(Image change detection data)
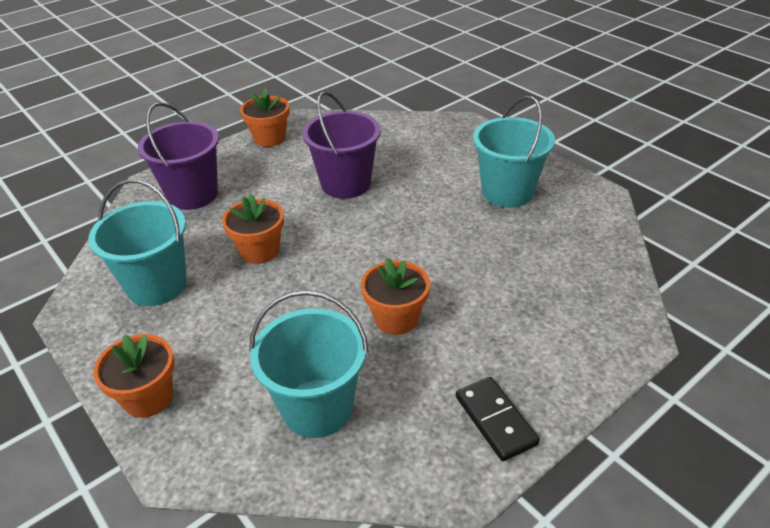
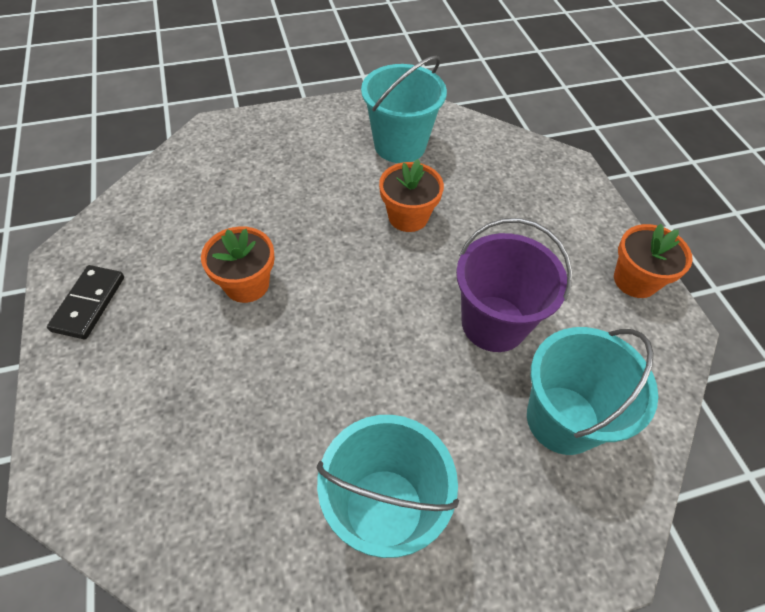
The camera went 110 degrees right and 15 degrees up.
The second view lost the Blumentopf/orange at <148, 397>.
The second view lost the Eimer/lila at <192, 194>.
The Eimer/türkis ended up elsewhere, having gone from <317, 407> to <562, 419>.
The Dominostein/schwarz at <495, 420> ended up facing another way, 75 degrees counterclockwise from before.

*The problem:* Every entry must be written out exactly, with all pictures left out.

*Task result:*
The camera went 110 degrees right and 15 degrees up.
The second view lost the Blumentopf/orange at <148, 397>.
The second view lost the Eimer/lila at <192, 194>.
The Eimer/türkis ended up elsewhere, having gone from <317, 407> to <562, 419>.
The Dominostein/schwarz at <495, 420> ended up facing another way, 75 degrees counterclockwise from before.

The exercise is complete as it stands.